(Beginning of Records for the task)

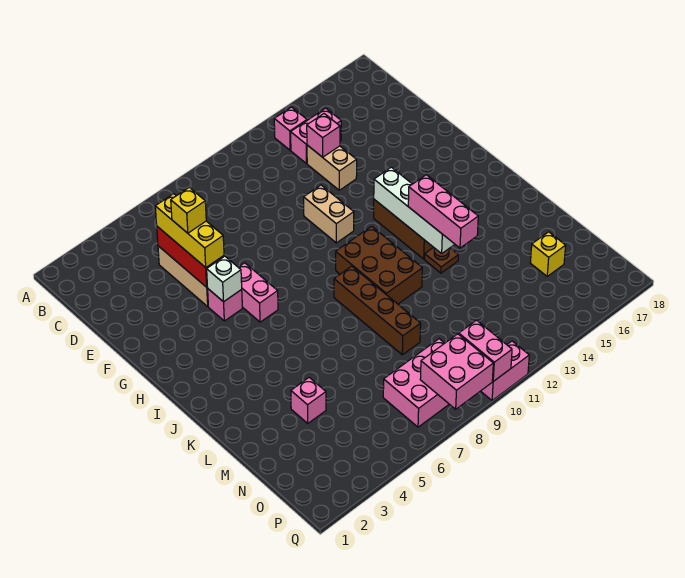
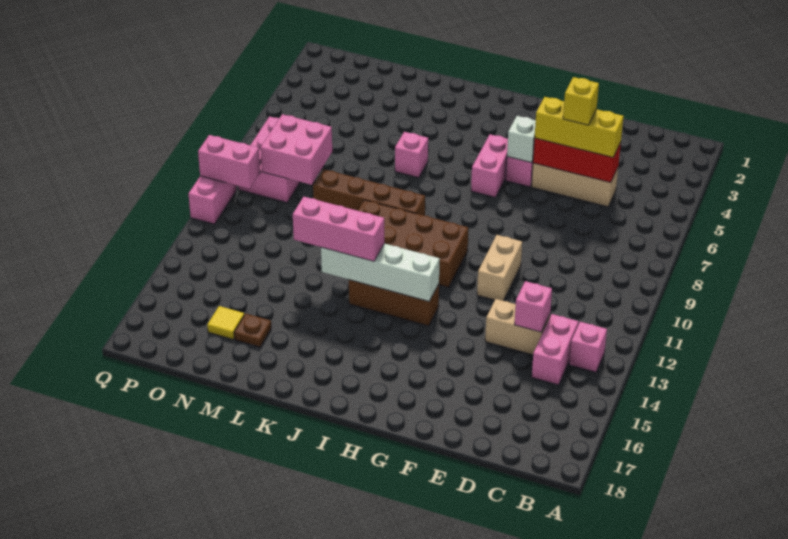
tan 1x2 brick [304,185,354,243] -> tan 1x2 brick turned to [477,235,522,301]
pink 1x2 brick [238,263,278,322] -> pink 1x2 brick turned to [471,134,508,197]
brown 2x3 brick [336,226,422,304] -> brown 2x4 brick [358,200,468,288]
brown 1x1 plate [425,247,458,273] -> brown 1x1 plate moved to [234,314,271,347]
pink 1x1 brick [291,377,326,423] -> pink 1x1 brick moved to [395,132,428,178]
yellow 1x1 brick [530,232,566,276] -> yellow 1x1 tile [207,306,244,339]
pink 2x2 brick [420,334,493,409] -> pink 2x2 brick moved to [261,114,332,185]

(End of Records for the task)

Word for word, copy the line containing "pink 1x1 brick [291,377,326,423]" and each line after it to the end of the records, and nothing besides.

Result for this exercise:
pink 1x1 brick [291,377,326,423] -> pink 1x1 brick moved to [395,132,428,178]
yellow 1x1 brick [530,232,566,276] -> yellow 1x1 tile [207,306,244,339]
pink 2x2 brick [420,334,493,409] -> pink 2x2 brick moved to [261,114,332,185]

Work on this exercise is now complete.